▶ **EXERCISE PROMPT**
Among the records below, find the line that has "gray rectangle: (683, 236)"; from there, give the lines again exactly, and stop after the line that has "black star: (271, 376) -> (334, 784), moved".

*** Opening of DATA SUPPLIED ***

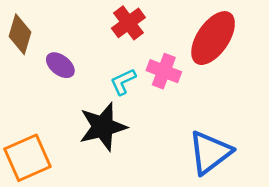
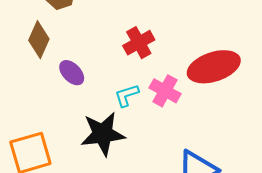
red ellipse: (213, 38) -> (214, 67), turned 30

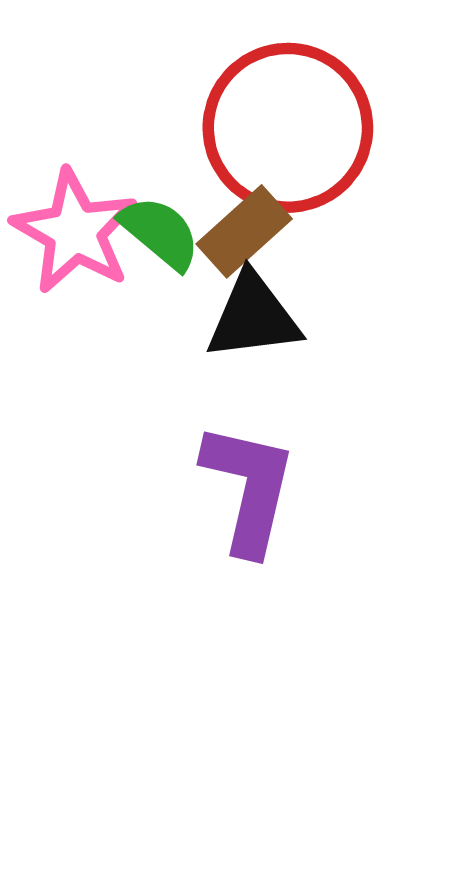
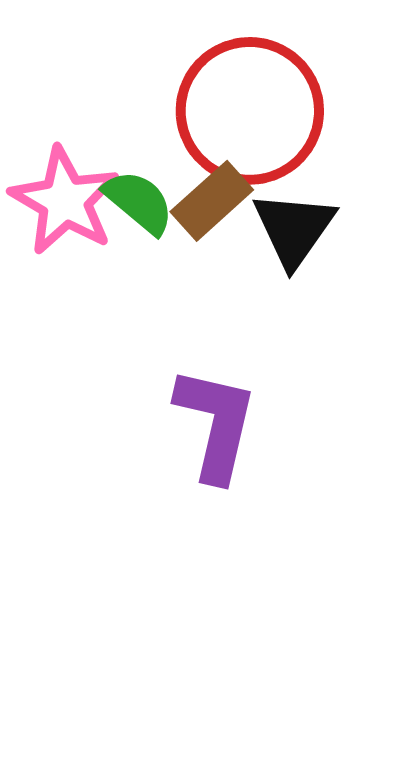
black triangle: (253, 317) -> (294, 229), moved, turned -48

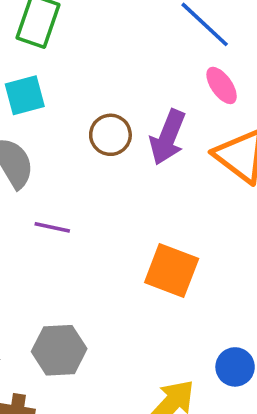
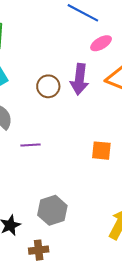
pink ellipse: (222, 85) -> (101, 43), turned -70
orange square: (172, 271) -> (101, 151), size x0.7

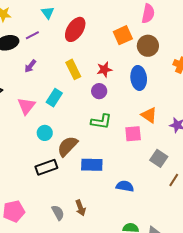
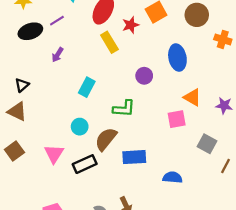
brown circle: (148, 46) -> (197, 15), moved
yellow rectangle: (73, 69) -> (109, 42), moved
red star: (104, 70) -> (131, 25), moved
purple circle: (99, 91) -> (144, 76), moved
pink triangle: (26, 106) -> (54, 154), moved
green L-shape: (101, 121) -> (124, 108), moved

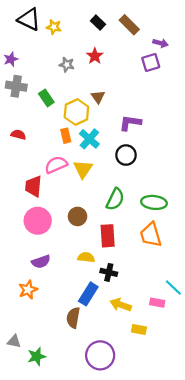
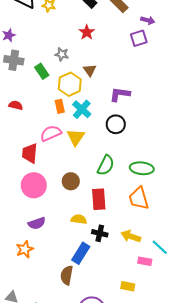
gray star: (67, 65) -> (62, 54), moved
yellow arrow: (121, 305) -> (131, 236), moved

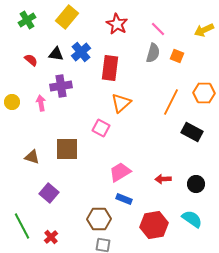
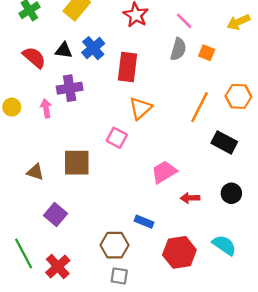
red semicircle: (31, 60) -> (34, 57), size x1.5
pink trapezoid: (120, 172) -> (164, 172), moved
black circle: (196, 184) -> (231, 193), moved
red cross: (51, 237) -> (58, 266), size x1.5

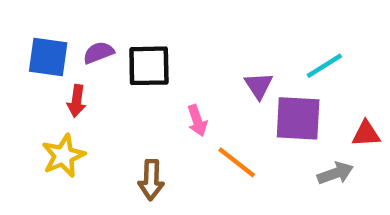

*** Close of DATA SUPPLIED ***
*** Opening of DATA SUPPLIED ***

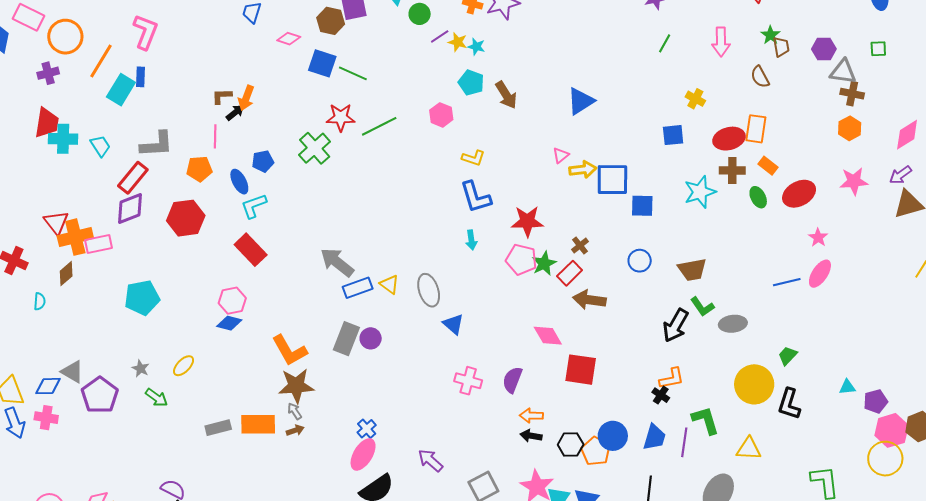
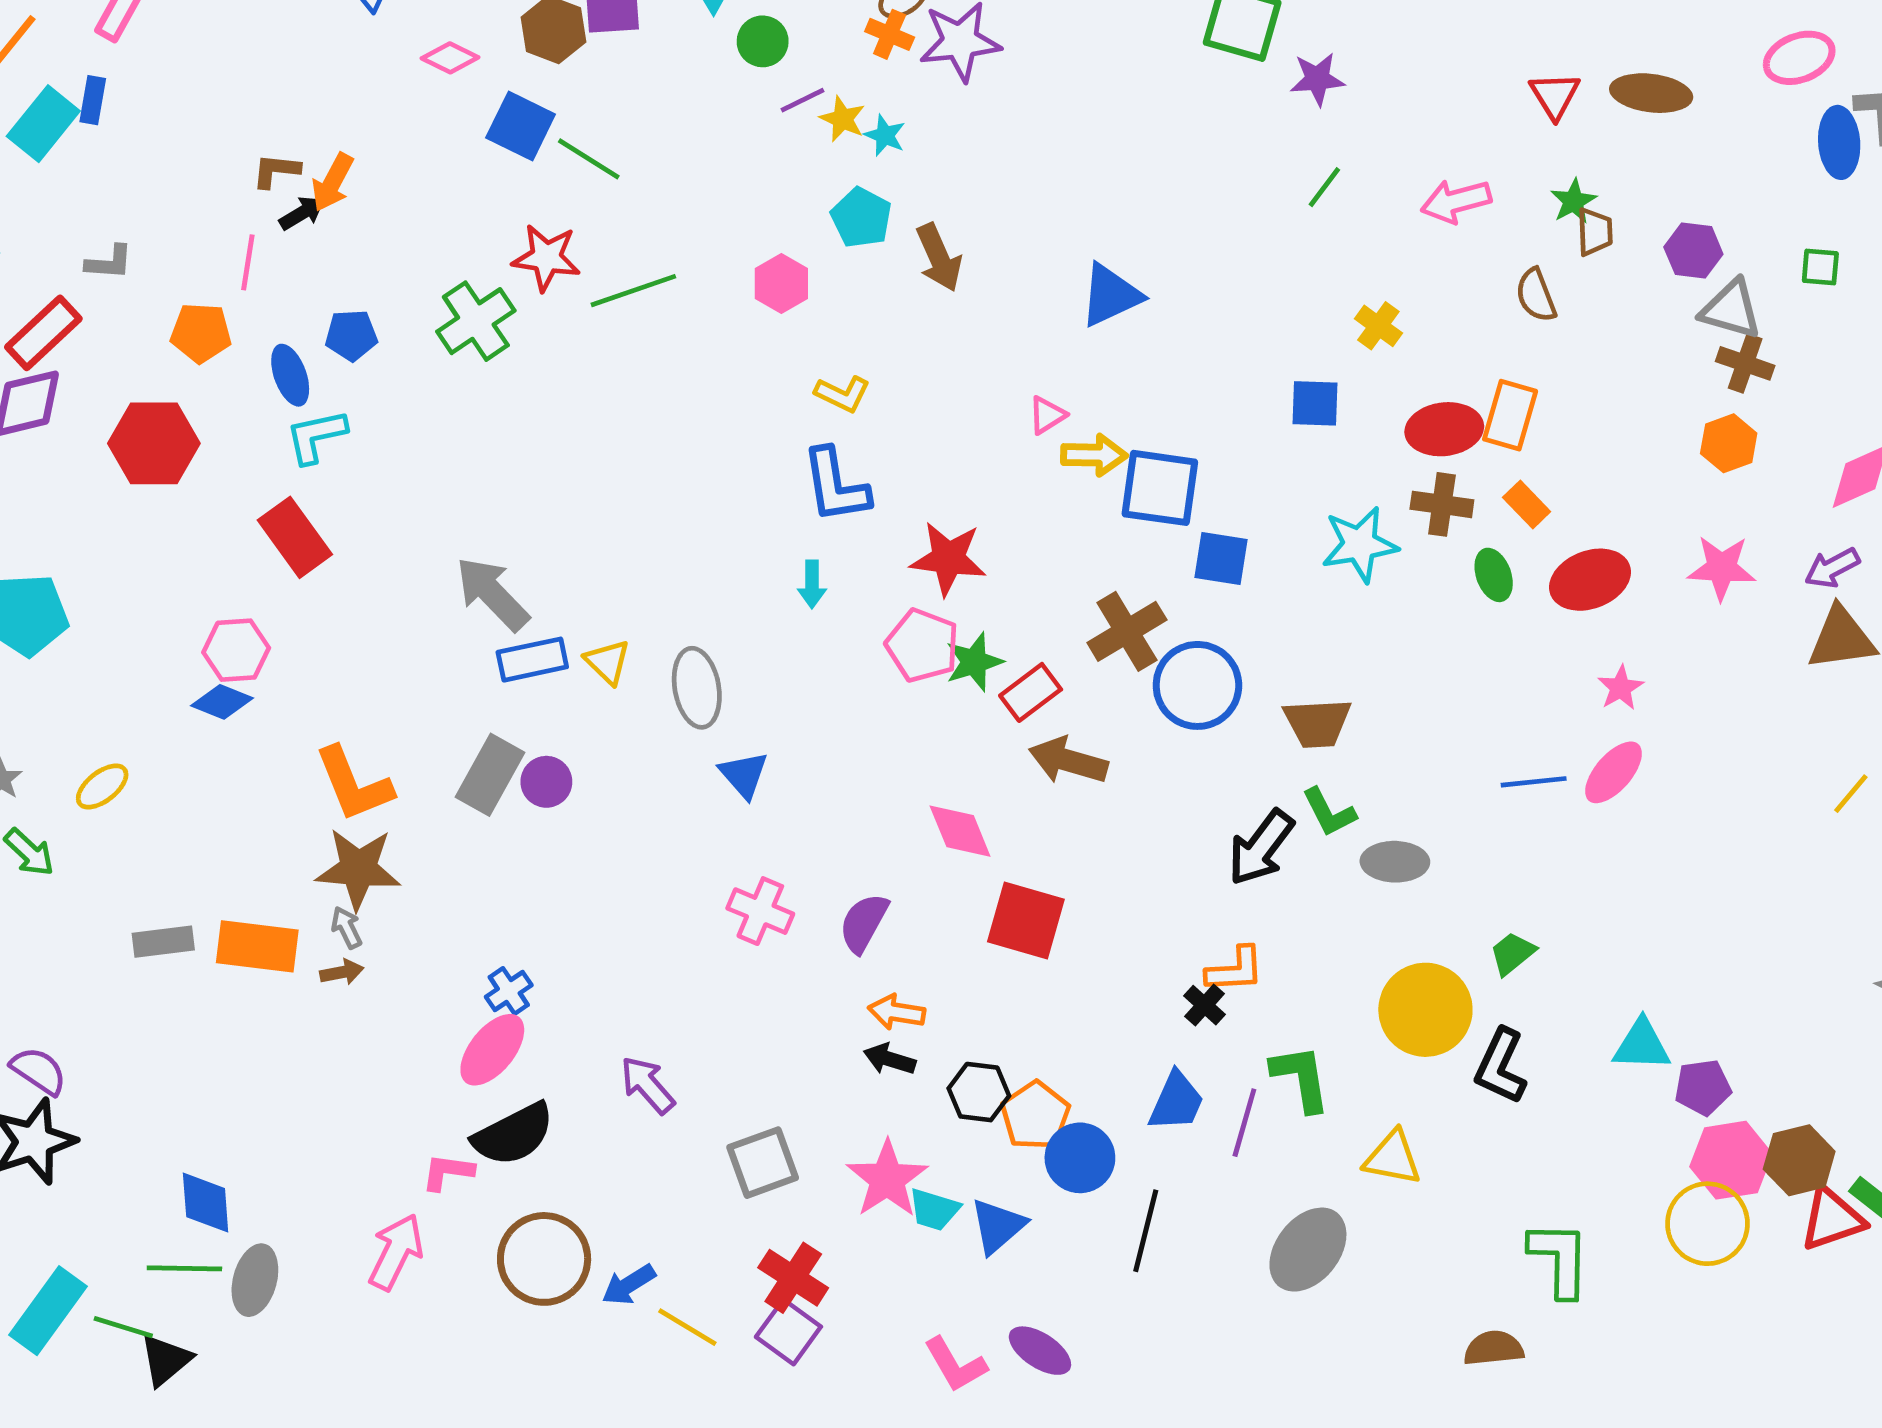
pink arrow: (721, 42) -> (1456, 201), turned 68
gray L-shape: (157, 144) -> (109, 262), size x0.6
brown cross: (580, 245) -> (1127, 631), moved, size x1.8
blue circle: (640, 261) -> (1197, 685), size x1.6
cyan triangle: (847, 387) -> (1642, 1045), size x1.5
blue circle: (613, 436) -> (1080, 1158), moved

*** Close of DATA SUPPLIED ***
*** Opening of DATA SUPPLIED ***

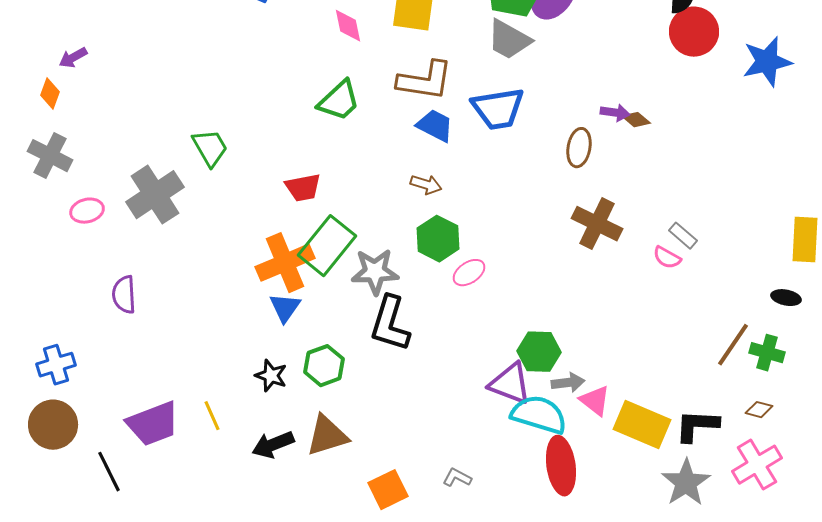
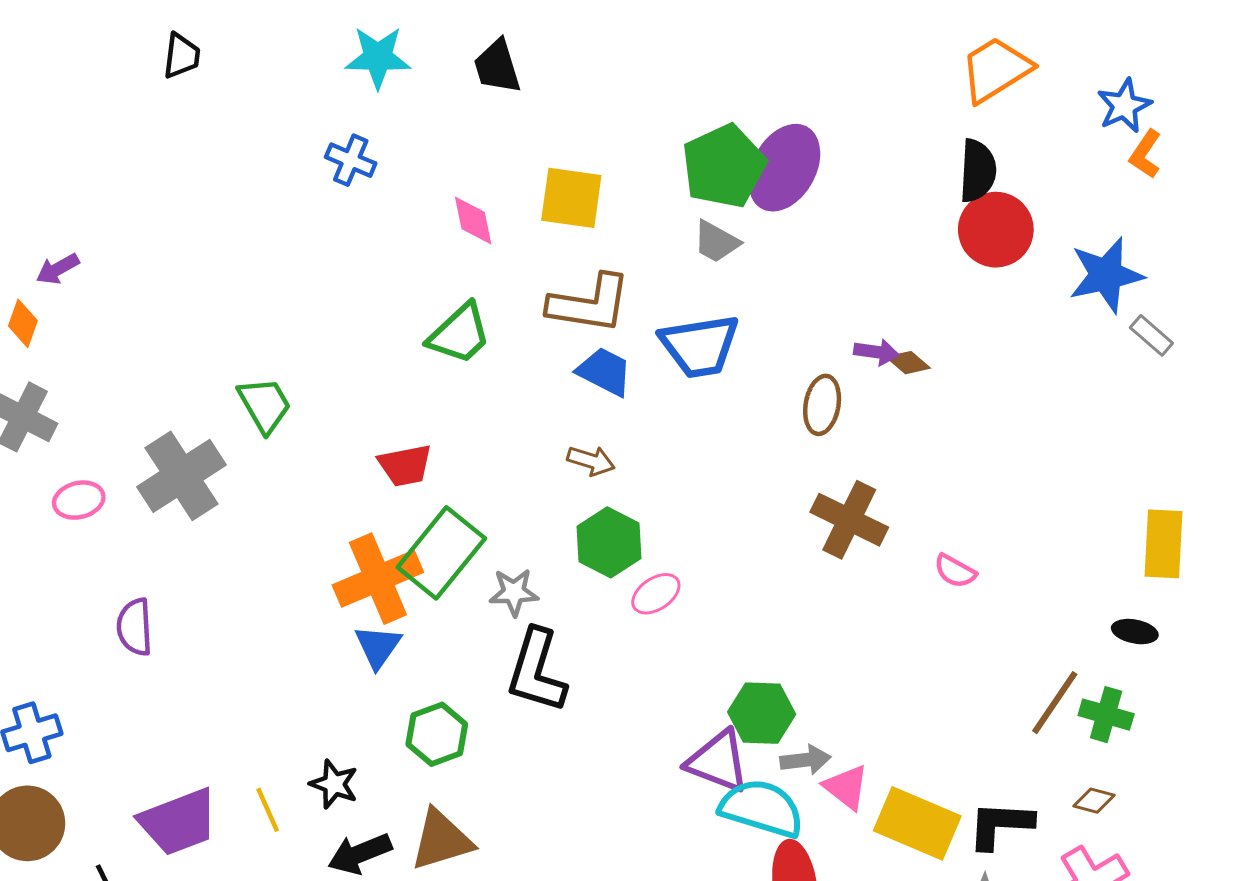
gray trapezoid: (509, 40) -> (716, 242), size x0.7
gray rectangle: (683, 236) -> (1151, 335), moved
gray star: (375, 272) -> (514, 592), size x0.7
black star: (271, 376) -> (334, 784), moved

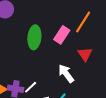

*** Close of DATA SUPPLIED ***

▶ **ANSWER TO THIS PROBLEM**
gray rectangle: (683, 236) -> (1151, 335), moved
gray star: (375, 272) -> (514, 592), size x0.7
black star: (271, 376) -> (334, 784), moved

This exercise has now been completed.